EXERCISE DETAILS ▸ Each record, minus any picture, should be returned exactly as written.
>>>
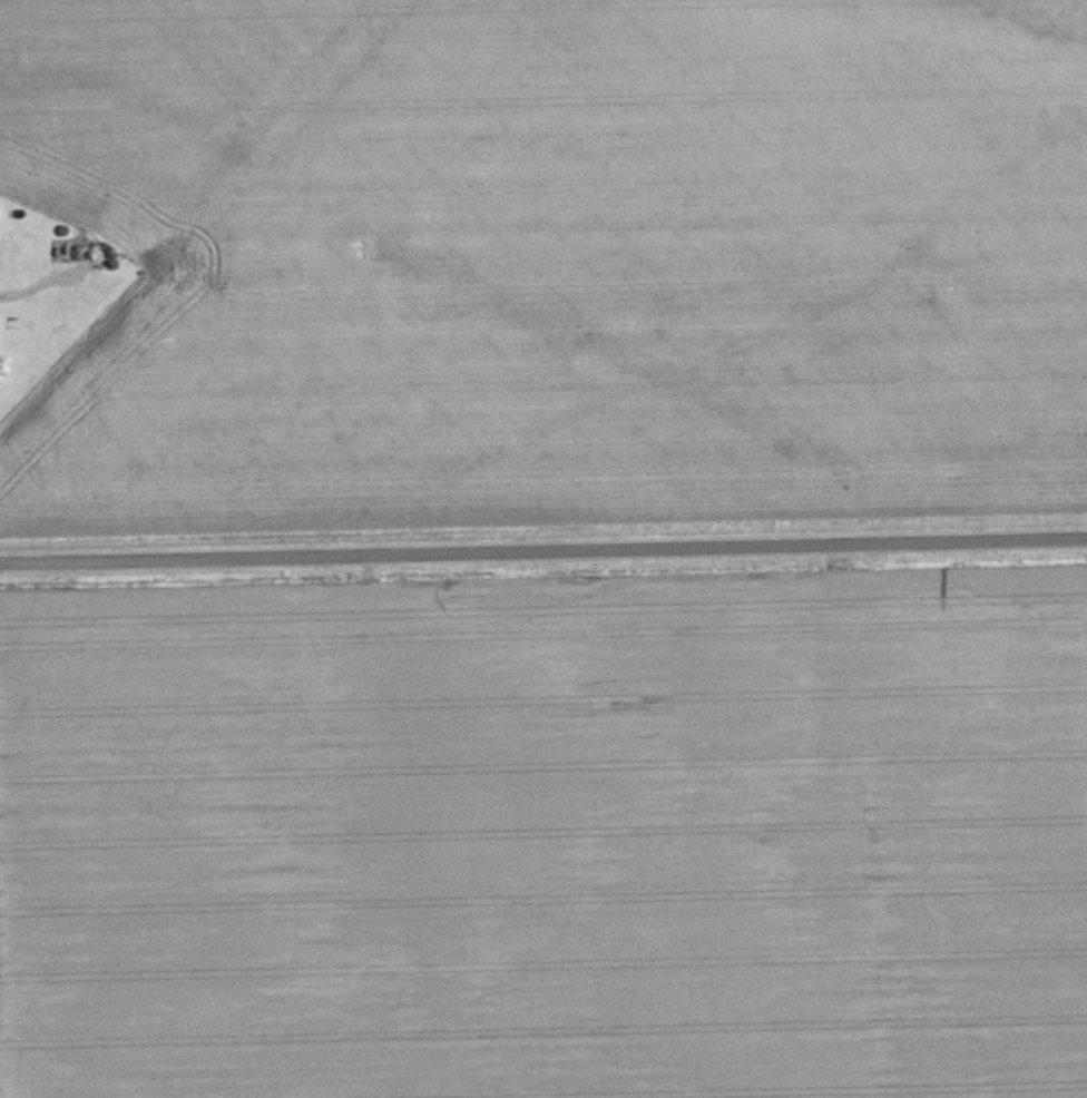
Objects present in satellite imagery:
road: (543, 546)

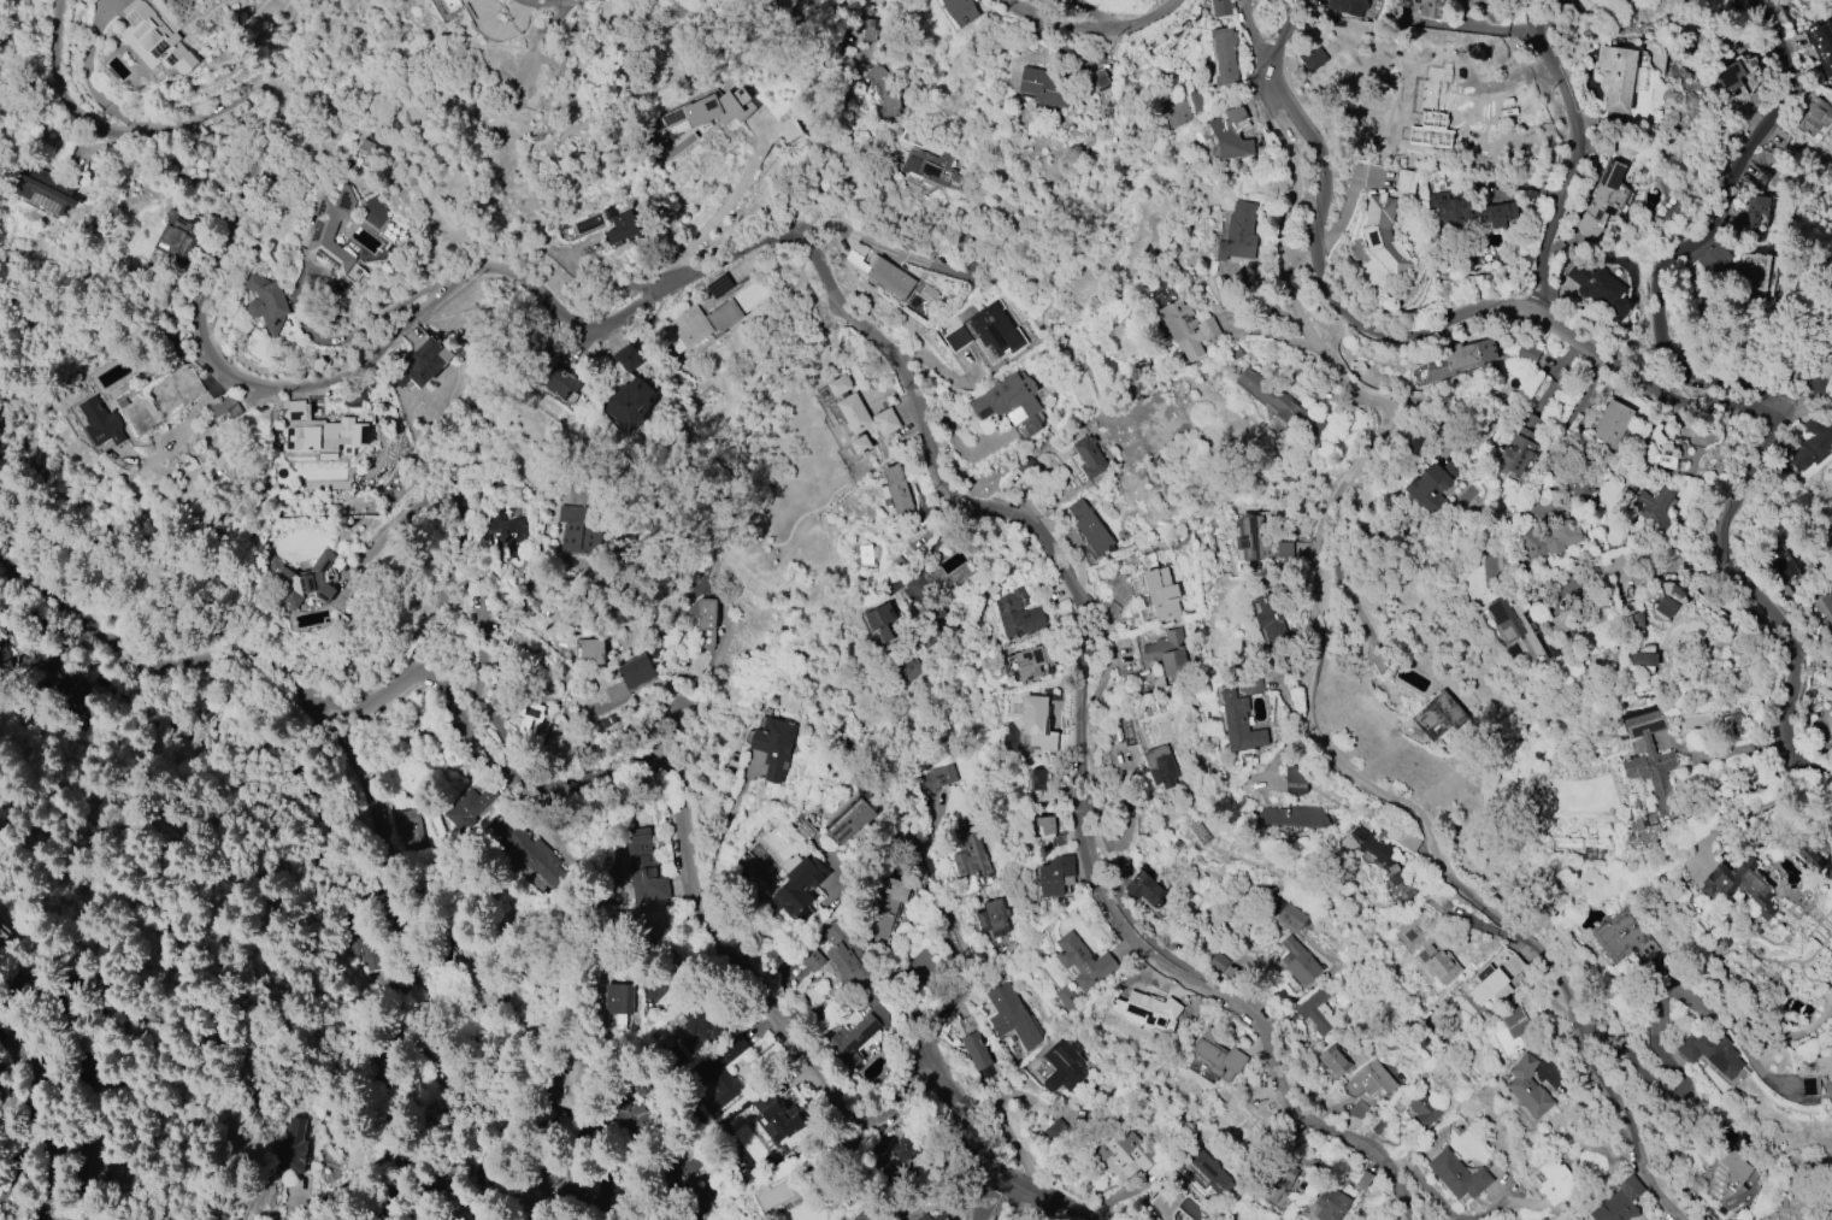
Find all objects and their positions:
road: (565, 3)
road: (1041, 4)
building: (1471, 4)
building: (1347, 6)
building: (1220, 7)
building: (1429, 8)
building: (959, 10)
building: (481, 21)
road: (1097, 25)
road: (1490, 27)
building: (866, 30)
road: (1262, 39)
building: (155, 41)
building: (1821, 47)
building: (1223, 55)
building: (1347, 66)
building: (1616, 77)
building: (1733, 77)
building: (1098, 78)
building: (1044, 86)
building: (883, 88)
building: (1195, 99)
building: (711, 109)
building: (1175, 113)
building: (1812, 115)
building: (490, 117)
building: (1427, 126)
road: (1567, 156)
building: (933, 168)
building: (1405, 181)
building: (41, 188)
building: (1604, 194)
road: (725, 205)
building: (1465, 212)
building: (1755, 214)
building: (622, 228)
building: (331, 232)
building: (1237, 234)
building: (1382, 235)
building: (175, 240)
road: (1700, 240)
road: (801, 244)
road: (881, 245)
building: (1735, 267)
building: (882, 271)
building: (1598, 289)
building: (751, 295)
building: (1161, 298)
building: (265, 303)
building: (702, 322)
road: (372, 325)
building: (1187, 327)
building: (986, 334)
road: (1578, 344)
building: (552, 347)
building: (1527, 353)
building: (626, 357)
building: (1453, 360)
building: (420, 364)
building: (1820, 370)
building: (560, 382)
building: (1006, 400)
building: (1277, 401)
building: (628, 403)
building: (222, 405)
road: (595, 409)
building: (856, 413)
road: (1688, 420)
building: (100, 422)
road: (188, 424)
building: (1611, 424)
building: (320, 430)
building: (1812, 444)
building: (1519, 445)
building: (1659, 449)
building: (1089, 457)
building: (1430, 485)
building: (1580, 486)
building: (896, 490)
building: (1646, 506)
building: (1089, 527)
building: (580, 529)
building: (1550, 536)
building: (512, 537)
building: (1251, 537)
building: (867, 555)
building: (1780, 561)
road: (1680, 562)
building: (302, 580)
building: (1161, 593)
building: (1669, 600)
building: (1822, 605)
building: (1016, 615)
building: (703, 620)
building: (1271, 620)
building: (883, 623)
building: (1635, 623)
building: (1521, 626)
building: (592, 649)
building: (1168, 652)
building: (1034, 661)
building: (1641, 663)
road: (482, 669)
building: (910, 671)
building: (631, 678)
road: (1310, 691)
road: (150, 703)
road: (673, 709)
building: (1438, 716)
building: (528, 719)
building: (608, 720)
building: (1036, 723)
building: (1239, 723)
building: (1732, 724)
building: (773, 746)
building: (1160, 766)
building: (1649, 775)
building: (1295, 777)
building: (937, 778)
building: (1038, 780)
building: (467, 807)
road: (375, 811)
building: (1291, 815)
building: (850, 816)
building: (406, 826)
building: (1044, 826)
building: (1406, 840)
building: (1365, 843)
building: (1803, 850)
building: (968, 851)
building: (535, 856)
road: (870, 866)
building: (643, 869)
building: (1395, 873)
building: (1055, 875)
building: (1738, 884)
building: (796, 886)
building: (1143, 886)
road: (710, 905)
building: (884, 909)
building: (1289, 916)
building: (992, 918)
building: (359, 938)
building: (1624, 939)
building: (845, 956)
building: (811, 960)
building: (1082, 961)
building: (1297, 961)
building: (1438, 964)
road: (963, 965)
building: (1512, 965)
building: (474, 969)
building: (1488, 984)
building: (1134, 994)
building: (618, 998)
building: (1066, 998)
building: (1317, 1009)
building: (1012, 1017)
building: (699, 1026)
building: (1509, 1030)
building: (857, 1035)
road: (1655, 1038)
building: (975, 1050)
building: (1711, 1055)
building: (1217, 1056)
building: (1333, 1060)
building: (76, 1064)
building: (1063, 1064)
building: (1824, 1067)
building: (384, 1070)
building: (720, 1072)
building: (1369, 1082)
building: (1527, 1084)
building: (1808, 1085)
building: (1423, 1110)
road: (27, 1118)
building: (633, 1118)
building: (780, 1122)
building: (1378, 1126)
building: (1240, 1130)
building: (1055, 1131)
building: (1287, 1139)
building: (291, 1146)
building: (1121, 1150)
building: (906, 1153)
building: (92, 1156)
building: (1203, 1172)
road: (15, 1174)
building: (1456, 1175)
building: (1277, 1177)
building: (1728, 1178)
building: (1363, 1179)
building: (1553, 1180)
building: (682, 1187)
road: (994, 1194)
building: (1619, 1201)
building: (1330, 1205)
building: (934, 1217)
building: (918, 1218)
<<<
SOLUTION FOR THIS PROBLEM ▸
Objects present in satellite imagery:
road: (543, 546)

Find all objects and their positions:
road: (565, 3)
road: (1041, 4)
building: (1471, 4)
building: (1347, 6)
building: (1220, 7)
building: (1429, 8)
building: (959, 10)
building: (481, 21)
road: (1097, 25)
road: (1490, 27)
building: (866, 30)
road: (1262, 39)
building: (155, 41)
building: (1821, 47)
building: (1223, 55)
building: (1347, 66)
building: (1616, 77)
building: (1733, 77)
building: (1098, 78)
building: (1044, 86)
building: (883, 88)
building: (1195, 99)
building: (711, 109)
building: (1175, 113)
building: (1812, 115)
building: (490, 117)
building: (1427, 126)
road: (1567, 156)
building: (933, 168)
building: (1405, 181)
building: (41, 188)
building: (1604, 194)
road: (725, 205)
building: (1465, 212)
building: (1755, 214)
building: (622, 228)
building: (331, 232)
building: (1237, 234)
building: (1382, 235)
building: (175, 240)
road: (1700, 240)
road: (801, 244)
road: (881, 245)
building: (1735, 267)
building: (882, 271)
building: (1598, 289)
building: (751, 295)
building: (1161, 298)
building: (265, 303)
building: (702, 322)
road: (372, 325)
building: (1187, 327)
building: (986, 334)
road: (1578, 344)
building: (552, 347)
building: (1527, 353)
building: (626, 357)
building: (1453, 360)
building: (420, 364)
building: (1820, 370)
building: (560, 382)
building: (1006, 400)
building: (1277, 401)
building: (628, 403)
building: (222, 405)
road: (595, 409)
building: (856, 413)
road: (1688, 420)
building: (100, 422)
road: (188, 424)
building: (1611, 424)
building: (320, 430)
building: (1812, 444)
building: (1519, 445)
building: (1659, 449)
building: (1089, 457)
building: (1430, 485)
building: (1580, 486)
building: (896, 490)
building: (1646, 506)
building: (1089, 527)
building: (580, 529)
building: (1550, 536)
building: (512, 537)
building: (1251, 537)
building: (867, 555)
building: (1780, 561)
road: (1680, 562)
building: (302, 580)
building: (1161, 593)
building: (1669, 600)
building: (1822, 605)
building: (1016, 615)
building: (703, 620)
building: (1271, 620)
building: (883, 623)
building: (1635, 623)
building: (1521, 626)
building: (592, 649)
building: (1168, 652)
building: (1034, 661)
building: (1641, 663)
road: (482, 669)
building: (910, 671)
building: (631, 678)
road: (1310, 691)
road: (150, 703)
road: (673, 709)
building: (1438, 716)
building: (528, 719)
building: (608, 720)
building: (1036, 723)
building: (1239, 723)
building: (1732, 724)
building: (773, 746)
building: (1160, 766)
building: (1649, 775)
building: (1295, 777)
building: (937, 778)
building: (1038, 780)
building: (467, 807)
road: (375, 811)
building: (1291, 815)
building: (850, 816)
building: (406, 826)
building: (1044, 826)
building: (1406, 840)
building: (1365, 843)
building: (1803, 850)
building: (968, 851)
building: (535, 856)
road: (870, 866)
building: (643, 869)
building: (1395, 873)
building: (1055, 875)
building: (1738, 884)
building: (796, 886)
building: (1143, 886)
road: (710, 905)
building: (884, 909)
building: (1289, 916)
building: (992, 918)
building: (359, 938)
building: (1624, 939)
building: (845, 956)
building: (811, 960)
building: (1082, 961)
building: (1297, 961)
building: (1438, 964)
road: (963, 965)
building: (1512, 965)
building: (474, 969)
building: (1488, 984)
building: (1134, 994)
building: (618, 998)
building: (1066, 998)
building: (1317, 1009)
building: (1012, 1017)
building: (699, 1026)
building: (1509, 1030)
building: (857, 1035)
road: (1655, 1038)
building: (975, 1050)
building: (1711, 1055)
building: (1217, 1056)
building: (1333, 1060)
building: (76, 1064)
building: (1063, 1064)
building: (1824, 1067)
building: (384, 1070)
building: (720, 1072)
building: (1369, 1082)
building: (1527, 1084)
building: (1808, 1085)
building: (1423, 1110)
road: (27, 1118)
building: (633, 1118)
building: (780, 1122)
building: (1378, 1126)
building: (1240, 1130)
building: (1055, 1131)
building: (1287, 1139)
building: (291, 1146)
building: (1121, 1150)
building: (906, 1153)
building: (92, 1156)
building: (1203, 1172)
road: (15, 1174)
building: (1456, 1175)
building: (1277, 1177)
building: (1728, 1178)
building: (1363, 1179)
building: (1553, 1180)
building: (682, 1187)
road: (994, 1194)
building: (1619, 1201)
building: (1330, 1205)
building: (934, 1217)
building: (918, 1218)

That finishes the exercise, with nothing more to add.